Task directions>
Look through the entries that follow and return each line that has the string "camera".

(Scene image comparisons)
☆ ☆ ☆ ☆ ☆ ☆ ☆

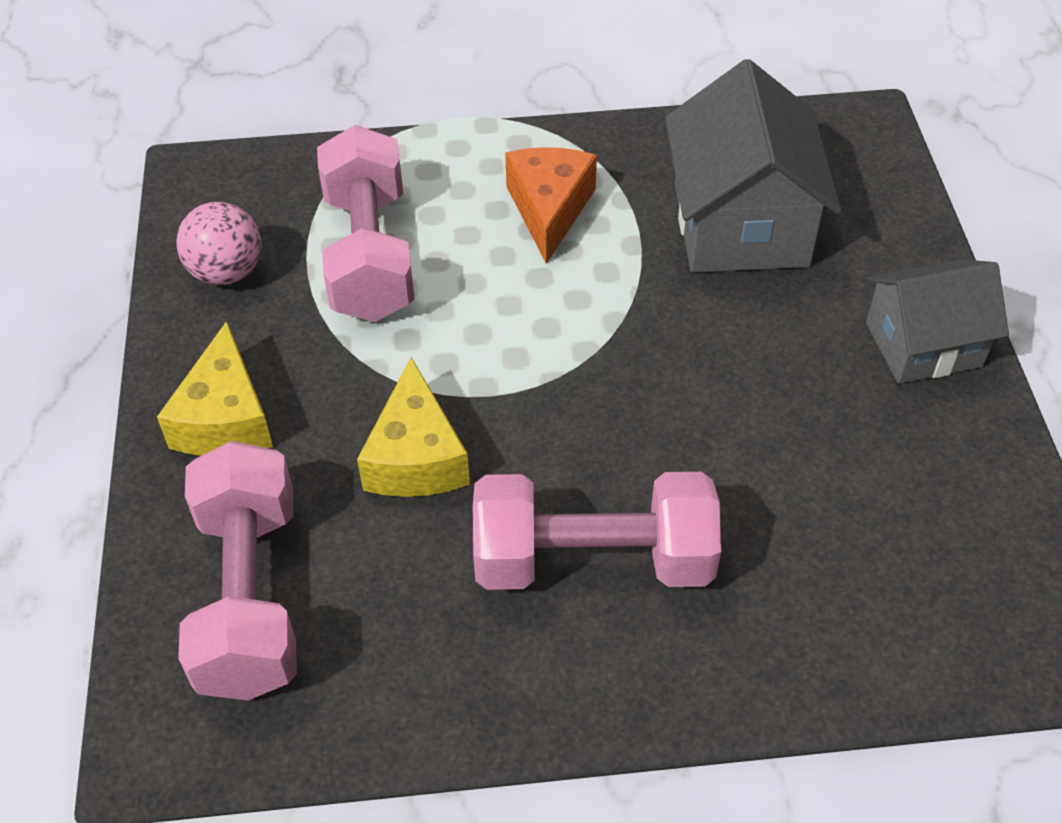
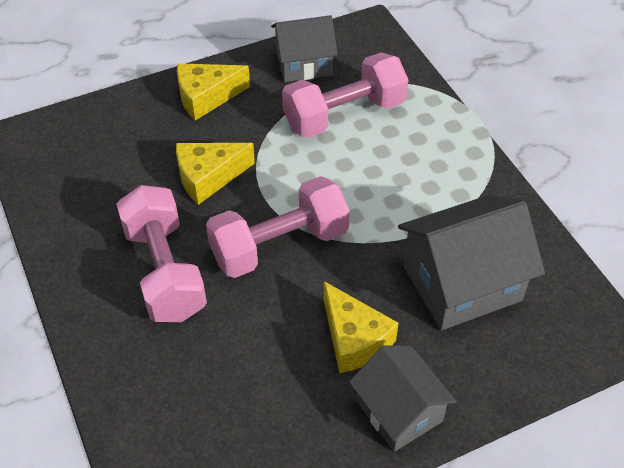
camera: 70 degrees right, 0 degrees up
(227, 272) = (304, 64): pink ball -> grey house
(250, 596) = (103, 142): pink dumbbell -> pink dumbbell (279, 245)
(549, 209) = (422, 182): orange cheese -> none
(797, 359) = (354, 339): none -> yellow cheese

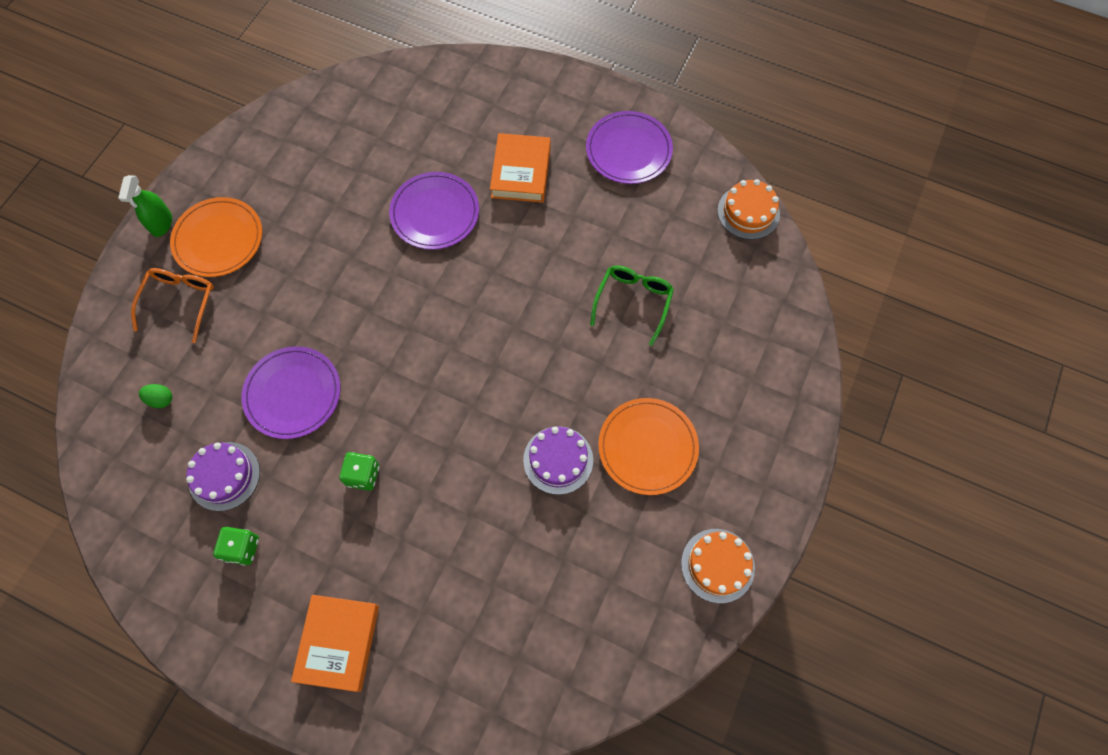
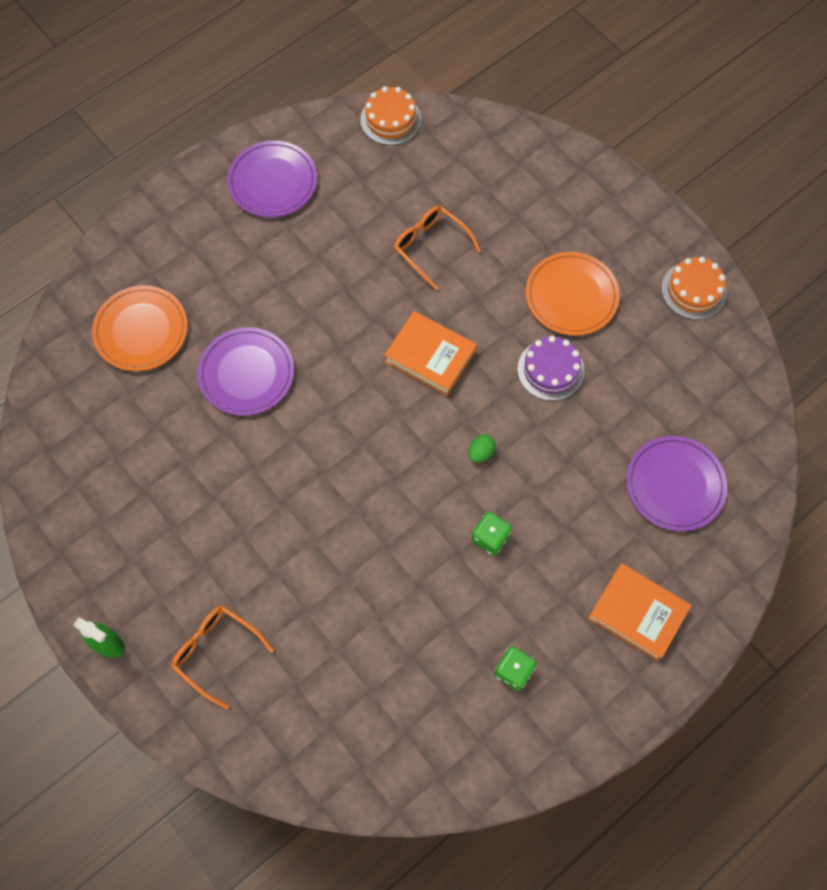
camera: 65 degrees left, 0 degrees up
(161, 399) = (320, 703): green egg -> green egg (480, 453)
(218, 239) = (161, 590): orange plate -> orange plate (141, 330)
(224, 476) = (433, 665): purple cake -> none
(293, 394) = (377, 573): purple plate -> purple plate (675, 485)
(521, 172) = (244, 280): orange book -> orange book (430, 356)
(633, 301) = (430, 247): green glasses -> orange glasses

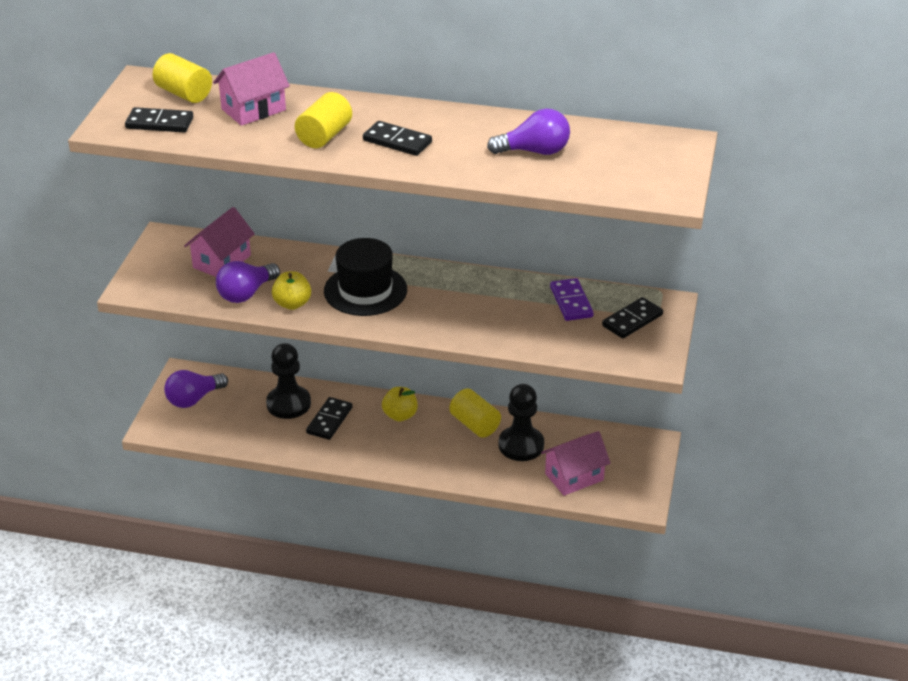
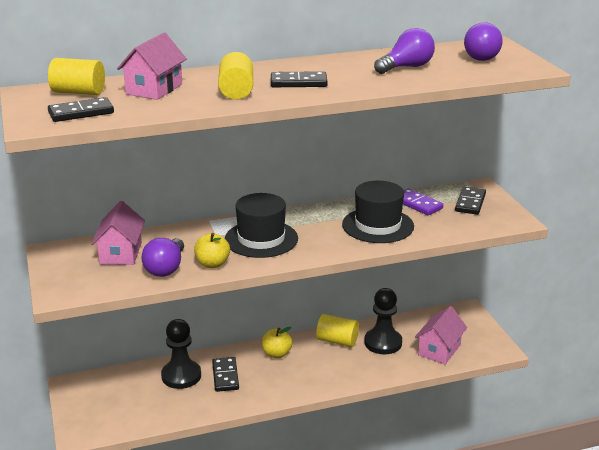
camera: 30 degrees left, 10 degrees down
(194, 399) = (96, 400): purple light bulb -> purple light bulb (483, 57)
(499, 315) = (378, 225): none -> black hat

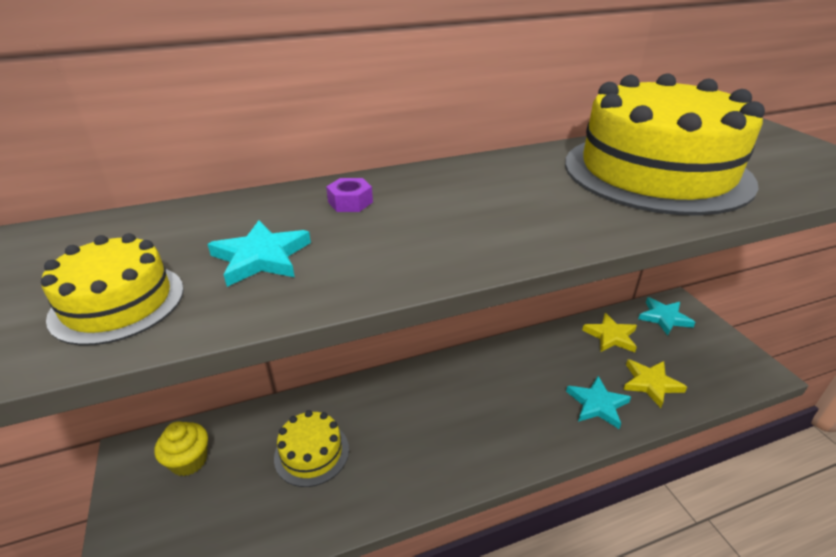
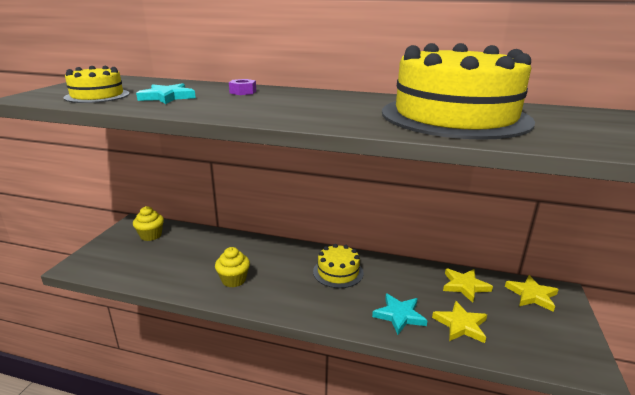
camera: 35 degrees right, 10 degrees down
(311, 453) = (203, 257): yellow cake -> yellow cake (338, 272)
(390, 464) = (233, 280): none -> yellow cupcake
(664, 318) = (531, 295): turquoise star -> yellow star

☆ ☆ ☆ ☆ ☆ ☆ ☆

Response to the task>
camera: 70 degrees right, 0 degrees up
camera: 65 degrees left, 0 degrees up
camera: 30 degrees left, 10 degrees down
camera: 35 degrees right, 10 degrees down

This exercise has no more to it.